• **Itemized modification records**:
-=-=-=-=-

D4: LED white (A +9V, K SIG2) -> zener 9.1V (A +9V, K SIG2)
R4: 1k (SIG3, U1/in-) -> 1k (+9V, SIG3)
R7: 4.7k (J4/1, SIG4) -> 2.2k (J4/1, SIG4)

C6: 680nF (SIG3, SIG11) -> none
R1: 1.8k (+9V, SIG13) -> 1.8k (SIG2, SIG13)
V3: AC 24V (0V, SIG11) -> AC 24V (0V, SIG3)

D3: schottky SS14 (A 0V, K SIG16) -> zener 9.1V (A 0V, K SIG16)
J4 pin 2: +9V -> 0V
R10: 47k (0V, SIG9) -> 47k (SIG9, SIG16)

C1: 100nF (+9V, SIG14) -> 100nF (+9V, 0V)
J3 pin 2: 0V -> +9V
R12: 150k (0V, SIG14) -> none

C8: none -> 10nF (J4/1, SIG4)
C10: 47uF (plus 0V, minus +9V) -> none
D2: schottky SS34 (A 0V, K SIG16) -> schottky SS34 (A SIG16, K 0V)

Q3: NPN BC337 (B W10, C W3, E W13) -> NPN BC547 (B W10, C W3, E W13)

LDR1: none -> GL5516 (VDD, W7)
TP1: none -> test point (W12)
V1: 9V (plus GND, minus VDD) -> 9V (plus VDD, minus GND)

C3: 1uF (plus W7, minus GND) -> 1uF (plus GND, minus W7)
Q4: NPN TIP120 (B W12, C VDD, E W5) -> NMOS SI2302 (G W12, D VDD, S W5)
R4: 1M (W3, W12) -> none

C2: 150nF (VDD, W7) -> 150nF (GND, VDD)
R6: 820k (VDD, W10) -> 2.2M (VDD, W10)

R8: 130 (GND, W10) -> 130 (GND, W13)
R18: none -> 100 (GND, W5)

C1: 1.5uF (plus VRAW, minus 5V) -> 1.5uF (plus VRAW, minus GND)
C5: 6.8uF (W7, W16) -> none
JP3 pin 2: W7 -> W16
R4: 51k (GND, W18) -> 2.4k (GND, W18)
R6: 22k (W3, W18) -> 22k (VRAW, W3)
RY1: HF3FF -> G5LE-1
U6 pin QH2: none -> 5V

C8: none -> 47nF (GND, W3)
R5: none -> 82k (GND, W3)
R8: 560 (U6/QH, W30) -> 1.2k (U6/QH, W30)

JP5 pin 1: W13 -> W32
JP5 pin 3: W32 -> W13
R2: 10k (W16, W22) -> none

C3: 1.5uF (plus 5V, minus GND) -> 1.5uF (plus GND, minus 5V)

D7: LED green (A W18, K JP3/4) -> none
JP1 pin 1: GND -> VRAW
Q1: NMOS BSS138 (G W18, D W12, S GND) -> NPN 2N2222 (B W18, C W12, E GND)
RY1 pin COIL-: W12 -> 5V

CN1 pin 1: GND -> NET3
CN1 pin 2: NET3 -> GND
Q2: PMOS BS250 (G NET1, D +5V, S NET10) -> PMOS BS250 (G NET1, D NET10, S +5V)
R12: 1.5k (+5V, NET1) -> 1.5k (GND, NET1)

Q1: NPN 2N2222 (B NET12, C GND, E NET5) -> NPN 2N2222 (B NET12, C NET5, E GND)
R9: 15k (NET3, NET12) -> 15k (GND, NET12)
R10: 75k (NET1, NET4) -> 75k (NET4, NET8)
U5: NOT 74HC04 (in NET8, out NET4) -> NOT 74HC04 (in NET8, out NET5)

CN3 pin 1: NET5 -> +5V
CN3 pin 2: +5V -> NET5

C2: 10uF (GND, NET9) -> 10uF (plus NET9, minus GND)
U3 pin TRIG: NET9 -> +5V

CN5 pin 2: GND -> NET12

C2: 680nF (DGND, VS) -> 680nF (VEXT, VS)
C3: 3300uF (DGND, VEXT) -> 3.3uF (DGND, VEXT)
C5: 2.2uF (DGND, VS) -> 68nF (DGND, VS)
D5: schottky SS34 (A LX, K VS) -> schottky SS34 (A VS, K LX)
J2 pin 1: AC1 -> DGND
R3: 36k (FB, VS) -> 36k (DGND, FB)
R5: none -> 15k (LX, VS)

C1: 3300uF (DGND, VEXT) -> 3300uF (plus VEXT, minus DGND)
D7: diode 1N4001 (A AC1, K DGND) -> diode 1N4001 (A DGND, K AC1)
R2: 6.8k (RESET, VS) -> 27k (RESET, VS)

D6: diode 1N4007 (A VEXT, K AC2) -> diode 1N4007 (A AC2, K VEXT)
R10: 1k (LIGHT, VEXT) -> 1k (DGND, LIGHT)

-=-=-=-=-

• **Aim of the task**: Where a line above holds the string "VRAW", copy that line.

• **Answer to this task**:
C1: 1.5uF (plus VRAW, minus 5V) -> 1.5uF (plus VRAW, minus GND)
R6: 22k (W3, W18) -> 22k (VRAW, W3)
JP1 pin 1: GND -> VRAW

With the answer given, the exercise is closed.